• Your task: Return, exactly as written, all lines from the line containing "R8: 680k (DGND, n3) -> 22k (DGND, n3)" to the end of the entries below, with both ends included.

(Records from a dataset)
---*---

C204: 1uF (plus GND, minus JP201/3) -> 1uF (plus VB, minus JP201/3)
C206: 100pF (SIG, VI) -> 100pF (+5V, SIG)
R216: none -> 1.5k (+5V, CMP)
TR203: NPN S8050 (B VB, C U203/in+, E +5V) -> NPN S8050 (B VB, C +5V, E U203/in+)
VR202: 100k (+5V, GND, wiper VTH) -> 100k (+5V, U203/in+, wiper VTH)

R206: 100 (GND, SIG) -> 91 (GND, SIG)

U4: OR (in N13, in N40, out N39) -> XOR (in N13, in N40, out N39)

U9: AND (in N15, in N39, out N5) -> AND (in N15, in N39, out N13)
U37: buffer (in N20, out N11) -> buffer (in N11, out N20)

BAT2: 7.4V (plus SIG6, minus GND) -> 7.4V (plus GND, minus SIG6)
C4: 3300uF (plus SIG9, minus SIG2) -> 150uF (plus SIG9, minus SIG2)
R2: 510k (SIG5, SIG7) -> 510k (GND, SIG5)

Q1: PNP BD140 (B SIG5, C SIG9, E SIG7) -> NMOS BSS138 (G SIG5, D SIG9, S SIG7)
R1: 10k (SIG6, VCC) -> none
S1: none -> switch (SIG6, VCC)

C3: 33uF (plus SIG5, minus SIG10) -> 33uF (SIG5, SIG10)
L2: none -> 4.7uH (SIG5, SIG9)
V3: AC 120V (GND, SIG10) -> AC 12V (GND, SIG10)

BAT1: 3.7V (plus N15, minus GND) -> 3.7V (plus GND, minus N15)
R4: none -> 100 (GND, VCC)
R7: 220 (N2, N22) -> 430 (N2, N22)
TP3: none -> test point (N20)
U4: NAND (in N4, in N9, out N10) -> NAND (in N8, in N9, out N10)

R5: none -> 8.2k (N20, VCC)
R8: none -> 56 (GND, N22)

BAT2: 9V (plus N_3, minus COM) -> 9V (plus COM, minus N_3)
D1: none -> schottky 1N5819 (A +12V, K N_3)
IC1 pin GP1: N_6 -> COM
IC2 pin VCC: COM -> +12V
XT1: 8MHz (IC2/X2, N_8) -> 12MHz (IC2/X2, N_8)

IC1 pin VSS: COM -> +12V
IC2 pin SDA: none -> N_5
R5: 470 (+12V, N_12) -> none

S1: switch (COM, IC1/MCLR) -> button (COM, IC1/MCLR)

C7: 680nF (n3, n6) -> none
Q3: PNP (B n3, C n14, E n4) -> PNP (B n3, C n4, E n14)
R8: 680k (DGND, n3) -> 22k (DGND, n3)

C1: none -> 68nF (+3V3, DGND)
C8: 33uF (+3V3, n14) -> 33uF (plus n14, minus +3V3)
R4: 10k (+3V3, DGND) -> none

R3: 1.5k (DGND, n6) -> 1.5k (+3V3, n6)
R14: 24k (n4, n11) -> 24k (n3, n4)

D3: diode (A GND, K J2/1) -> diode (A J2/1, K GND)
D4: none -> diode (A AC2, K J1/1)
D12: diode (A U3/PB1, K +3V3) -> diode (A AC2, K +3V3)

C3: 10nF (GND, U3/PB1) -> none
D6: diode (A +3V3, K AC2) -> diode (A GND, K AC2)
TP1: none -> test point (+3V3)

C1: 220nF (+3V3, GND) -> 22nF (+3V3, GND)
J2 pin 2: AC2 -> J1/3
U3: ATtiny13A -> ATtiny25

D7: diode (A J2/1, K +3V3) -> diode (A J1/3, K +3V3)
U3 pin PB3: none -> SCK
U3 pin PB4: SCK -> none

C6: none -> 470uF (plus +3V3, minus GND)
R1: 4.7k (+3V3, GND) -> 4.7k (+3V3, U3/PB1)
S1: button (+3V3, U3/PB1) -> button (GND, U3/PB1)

---*---

• Task output:
R8: 680k (DGND, n3) -> 22k (DGND, n3)

C1: none -> 68nF (+3V3, DGND)
C8: 33uF (+3V3, n14) -> 33uF (plus n14, minus +3V3)
R4: 10k (+3V3, DGND) -> none

R3: 1.5k (DGND, n6) -> 1.5k (+3V3, n6)
R14: 24k (n4, n11) -> 24k (n3, n4)

D3: diode (A GND, K J2/1) -> diode (A J2/1, K GND)
D4: none -> diode (A AC2, K J1/1)
D12: diode (A U3/PB1, K +3V3) -> diode (A AC2, K +3V3)

C3: 10nF (GND, U3/PB1) -> none
D6: diode (A +3V3, K AC2) -> diode (A GND, K AC2)
TP1: none -> test point (+3V3)

C1: 220nF (+3V3, GND) -> 22nF (+3V3, GND)
J2 pin 2: AC2 -> J1/3
U3: ATtiny13A -> ATtiny25

D7: diode (A J2/1, K +3V3) -> diode (A J1/3, K +3V3)
U3 pin PB3: none -> SCK
U3 pin PB4: SCK -> none

C6: none -> 470uF (plus +3V3, minus GND)
R1: 4.7k (+3V3, GND) -> 4.7k (+3V3, U3/PB1)
S1: button (+3V3, U3/PB1) -> button (GND, U3/PB1)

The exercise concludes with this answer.